:: What is needed ::
Show each line of the data below that contains the word "center". Case counts.

:: Data provided ::
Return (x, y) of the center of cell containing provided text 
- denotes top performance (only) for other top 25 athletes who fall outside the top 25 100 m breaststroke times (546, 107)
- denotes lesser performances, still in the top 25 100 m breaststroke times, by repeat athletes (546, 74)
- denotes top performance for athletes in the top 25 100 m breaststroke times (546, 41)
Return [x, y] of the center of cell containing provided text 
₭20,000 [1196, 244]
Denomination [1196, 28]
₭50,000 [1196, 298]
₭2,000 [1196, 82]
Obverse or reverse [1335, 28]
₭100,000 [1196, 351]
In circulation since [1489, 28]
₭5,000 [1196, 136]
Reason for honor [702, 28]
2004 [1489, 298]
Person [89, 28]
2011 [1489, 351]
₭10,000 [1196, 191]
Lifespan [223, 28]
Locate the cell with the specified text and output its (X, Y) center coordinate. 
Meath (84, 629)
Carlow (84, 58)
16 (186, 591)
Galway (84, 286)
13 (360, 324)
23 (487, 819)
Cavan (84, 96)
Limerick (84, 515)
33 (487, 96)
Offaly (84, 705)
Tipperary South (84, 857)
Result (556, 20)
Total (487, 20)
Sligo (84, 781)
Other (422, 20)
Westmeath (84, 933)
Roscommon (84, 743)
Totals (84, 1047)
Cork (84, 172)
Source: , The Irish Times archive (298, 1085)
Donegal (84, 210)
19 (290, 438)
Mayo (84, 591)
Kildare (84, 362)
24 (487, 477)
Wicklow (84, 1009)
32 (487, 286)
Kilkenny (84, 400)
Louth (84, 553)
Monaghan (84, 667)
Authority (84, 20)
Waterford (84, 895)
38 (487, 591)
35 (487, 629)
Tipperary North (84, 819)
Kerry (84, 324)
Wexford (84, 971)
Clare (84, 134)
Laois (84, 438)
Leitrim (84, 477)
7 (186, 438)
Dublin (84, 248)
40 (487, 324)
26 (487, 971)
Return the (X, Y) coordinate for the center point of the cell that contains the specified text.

:: Response ::
Return (x, y) of the center of cell containing provided text 
Return [x, y] of the center of cell containing provided text 
Locate the cell with the specified text and output its (X, Y) center coordinate. 
Return the (X, Y) coordinate for the center point of the cell that contains the specified text.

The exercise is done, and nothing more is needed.